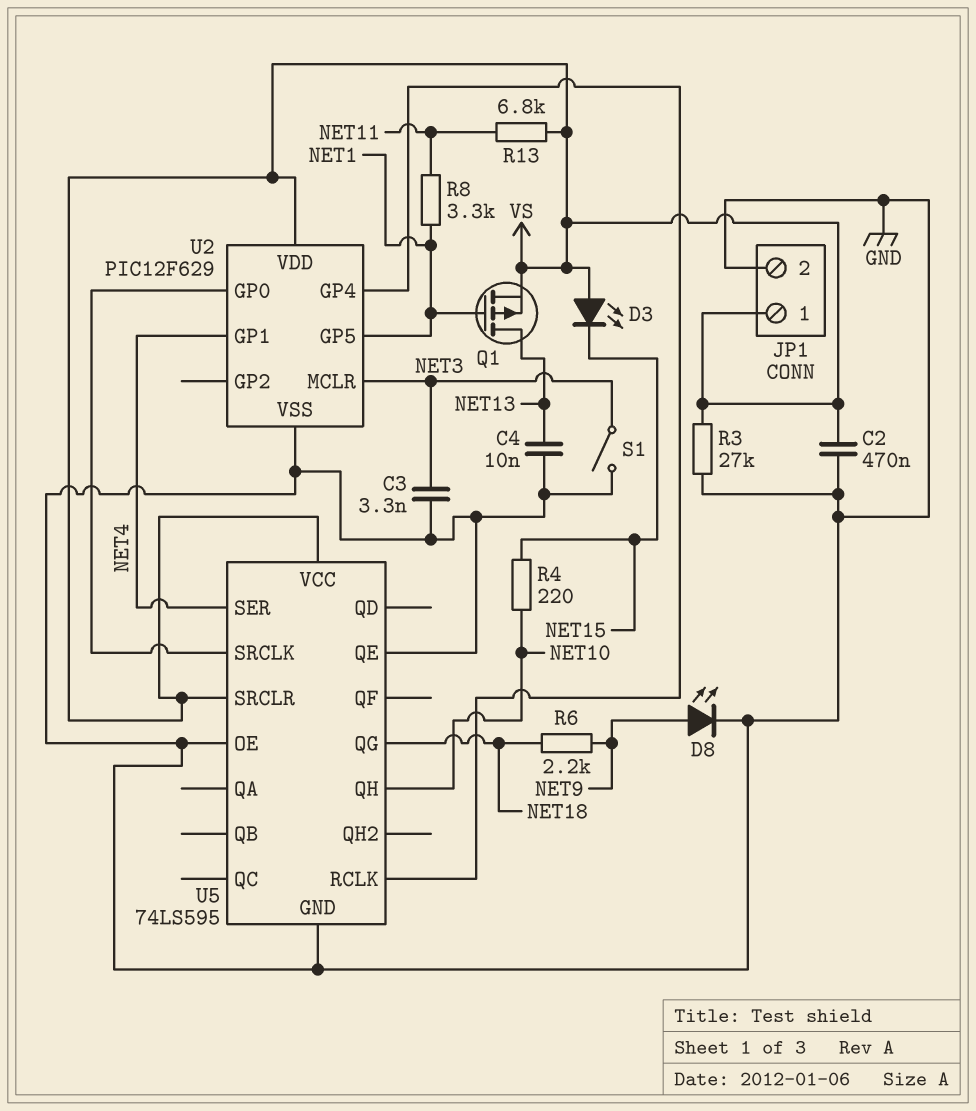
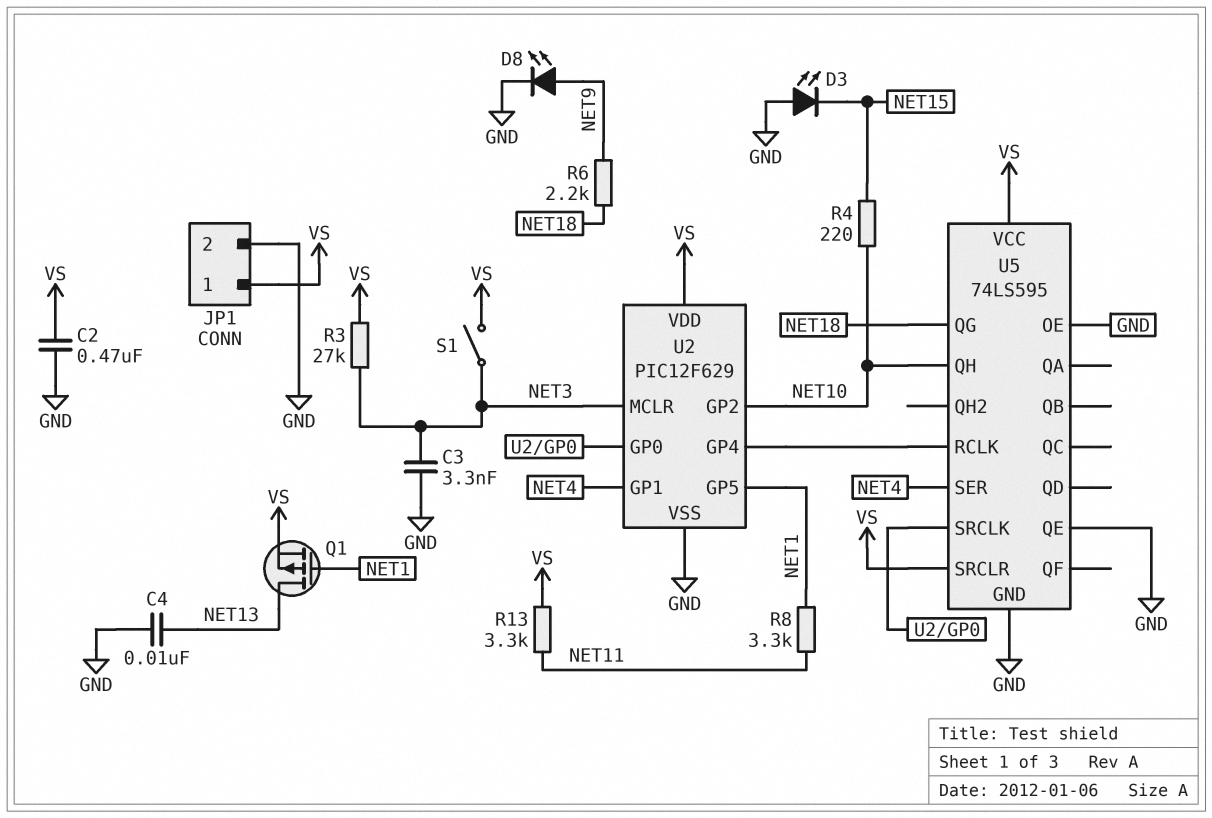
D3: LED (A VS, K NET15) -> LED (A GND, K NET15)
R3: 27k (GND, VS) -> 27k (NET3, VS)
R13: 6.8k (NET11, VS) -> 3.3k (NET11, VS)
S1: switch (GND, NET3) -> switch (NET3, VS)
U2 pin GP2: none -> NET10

——————

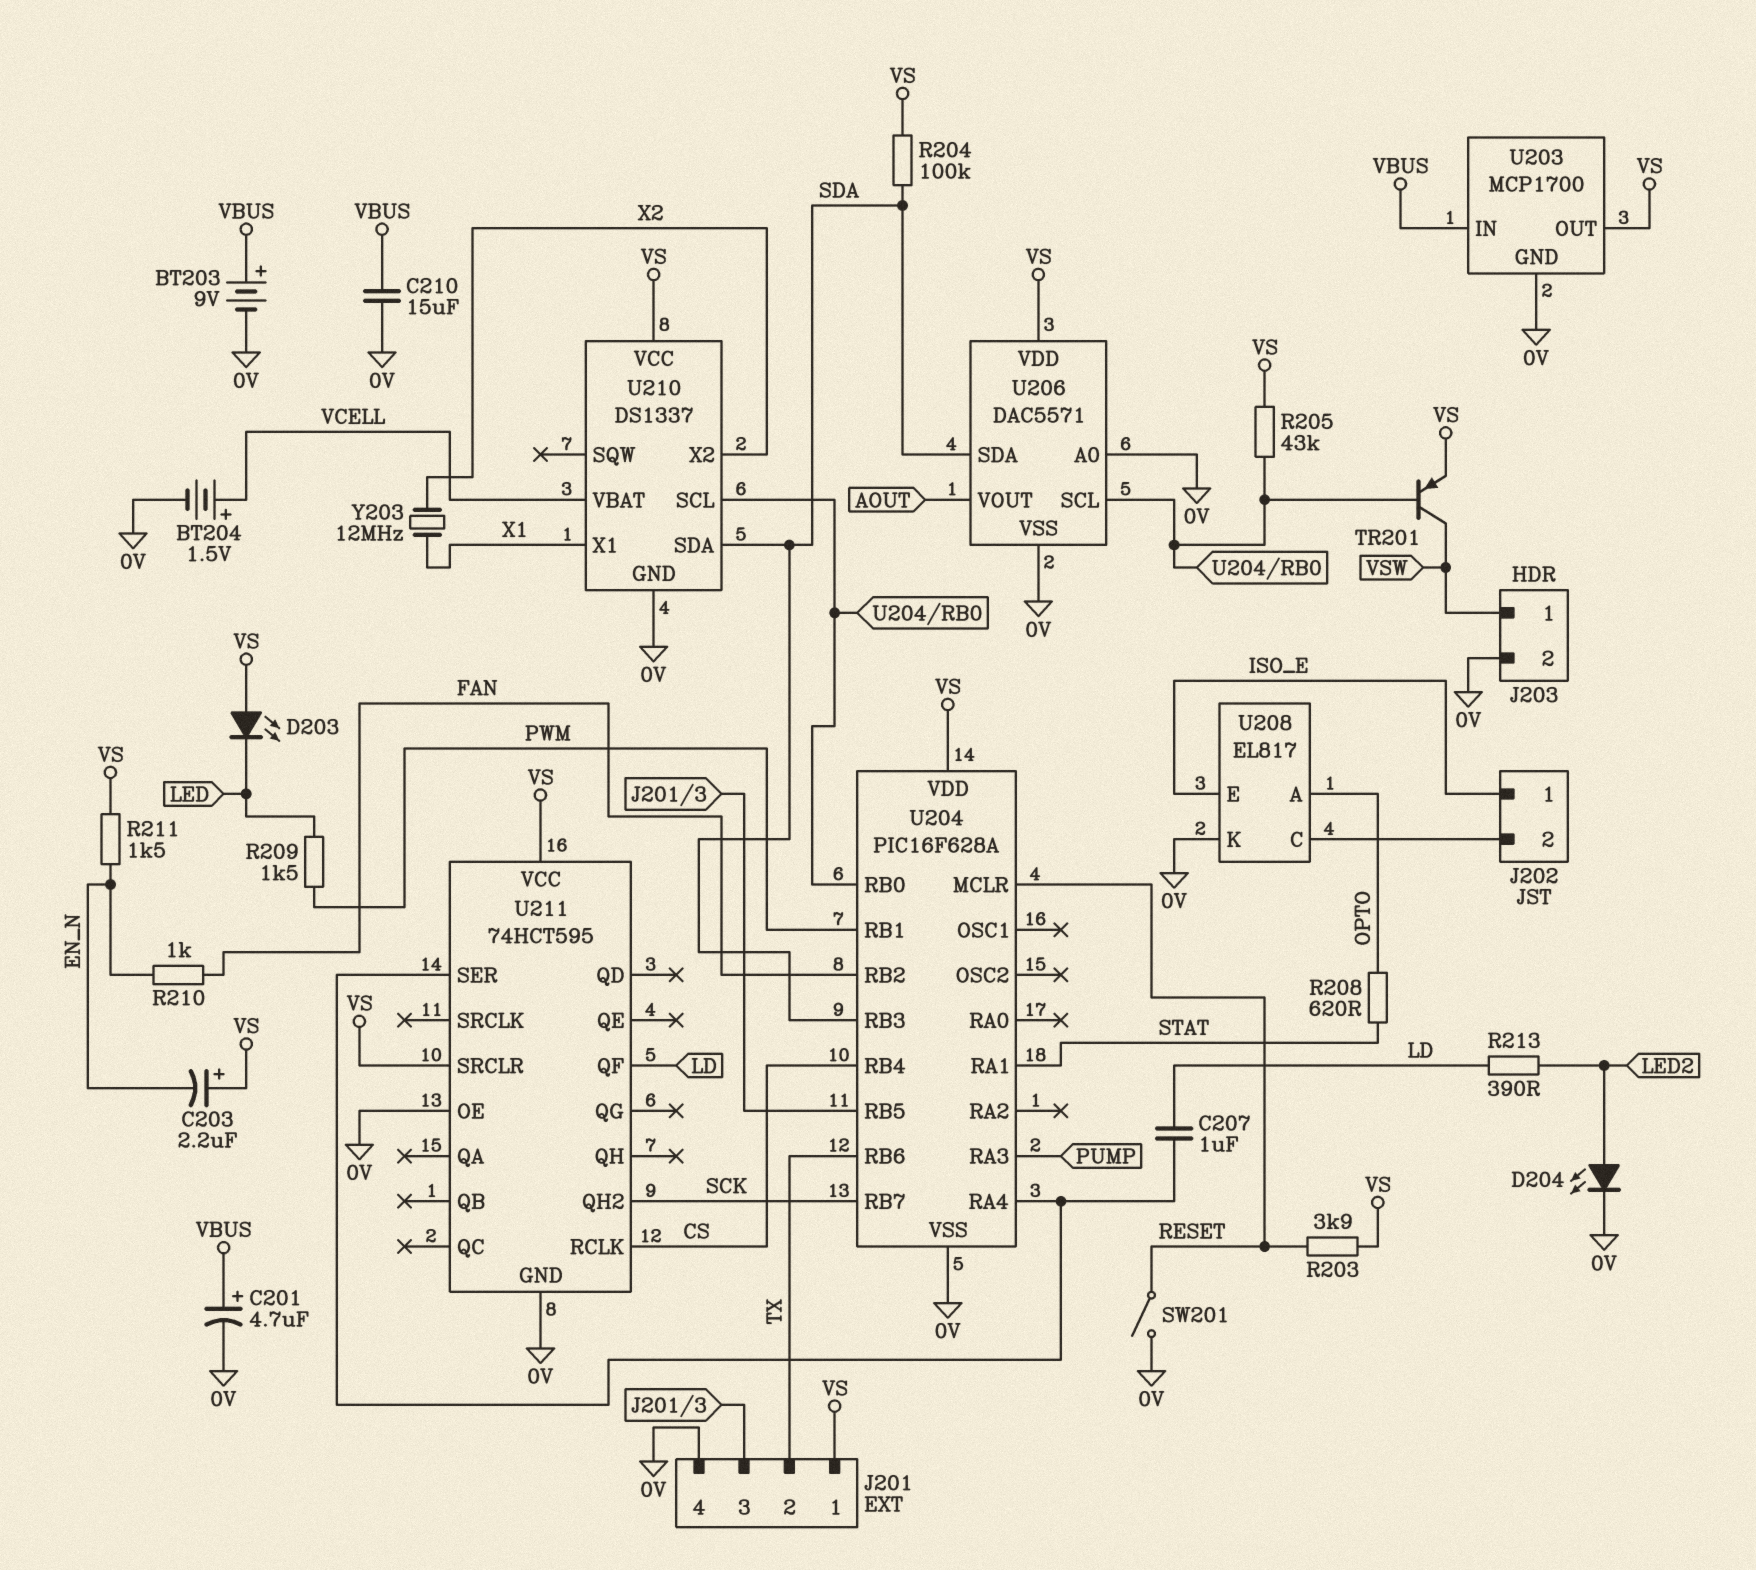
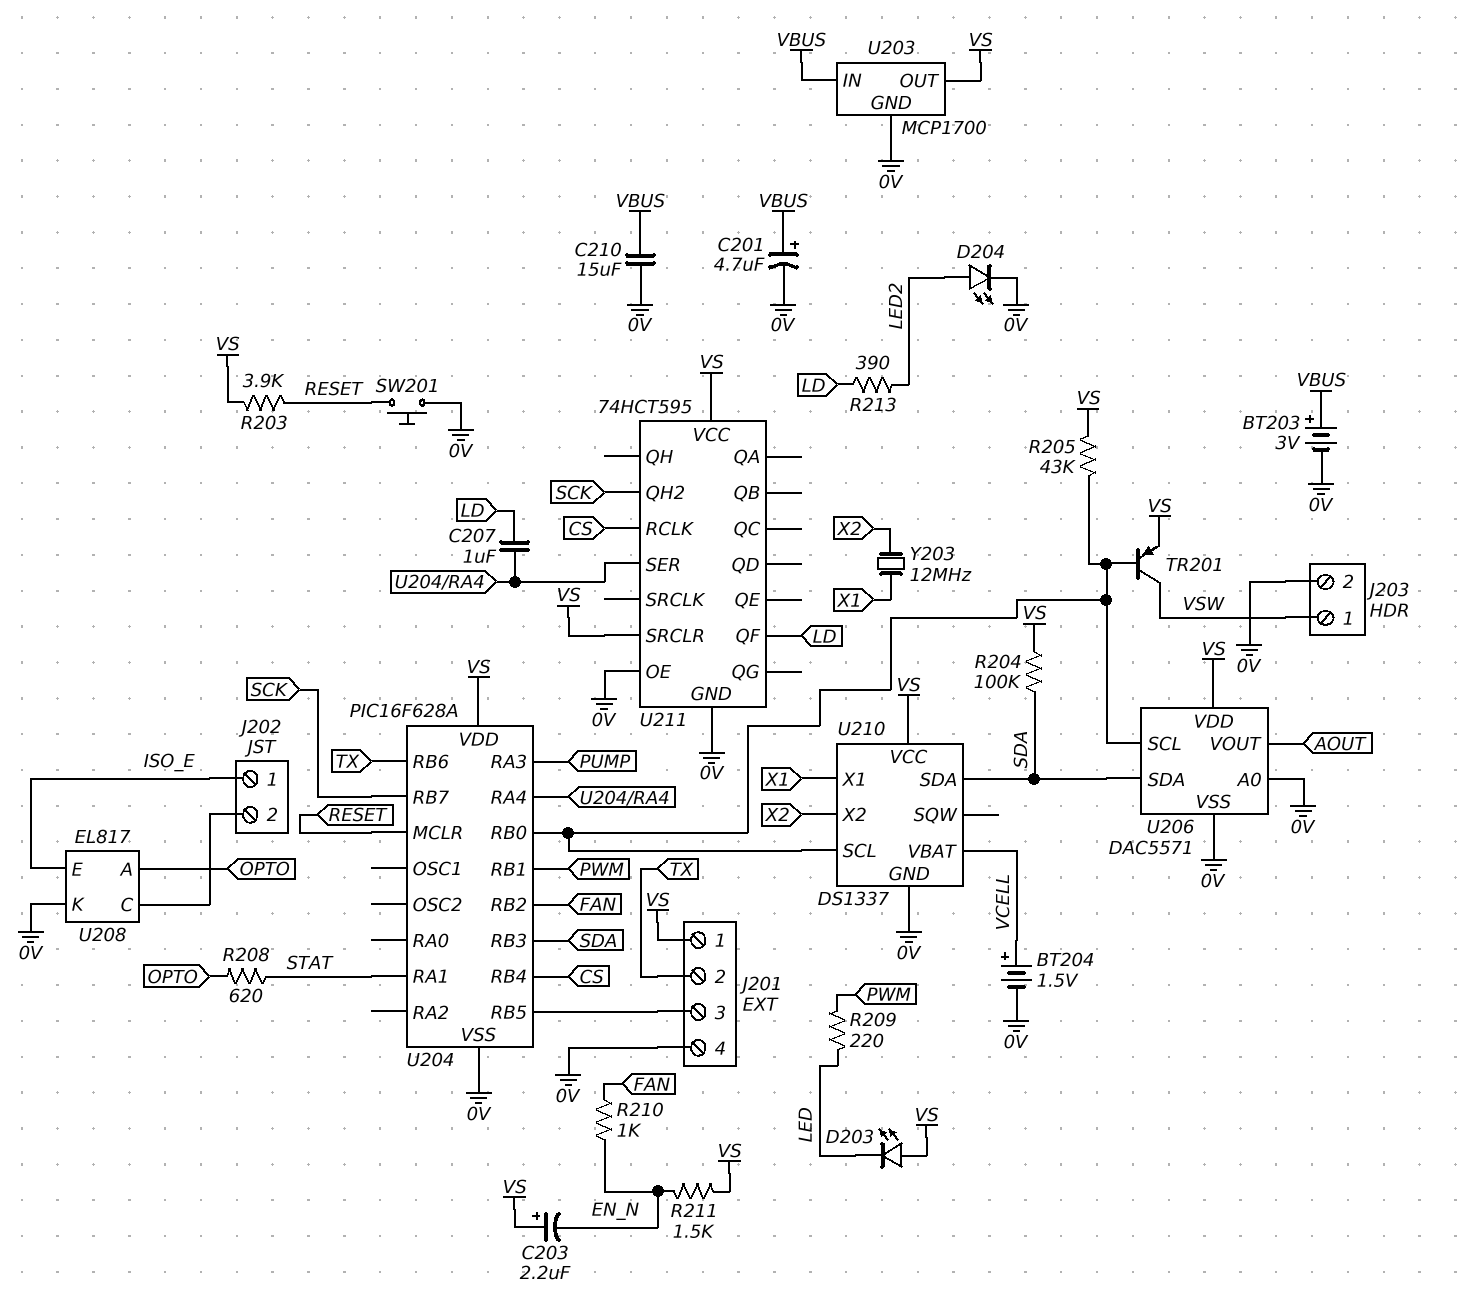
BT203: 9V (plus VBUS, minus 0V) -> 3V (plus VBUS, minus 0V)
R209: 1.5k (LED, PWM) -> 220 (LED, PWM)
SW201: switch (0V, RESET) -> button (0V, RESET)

——————

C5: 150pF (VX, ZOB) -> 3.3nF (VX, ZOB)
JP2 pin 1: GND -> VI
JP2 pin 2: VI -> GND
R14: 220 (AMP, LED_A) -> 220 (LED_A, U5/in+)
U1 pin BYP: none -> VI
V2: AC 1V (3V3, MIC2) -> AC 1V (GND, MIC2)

——————

* Problem statement
Only the number is needed: please work out how many lines in the data contain the string "none".

* Answer to the exercise
2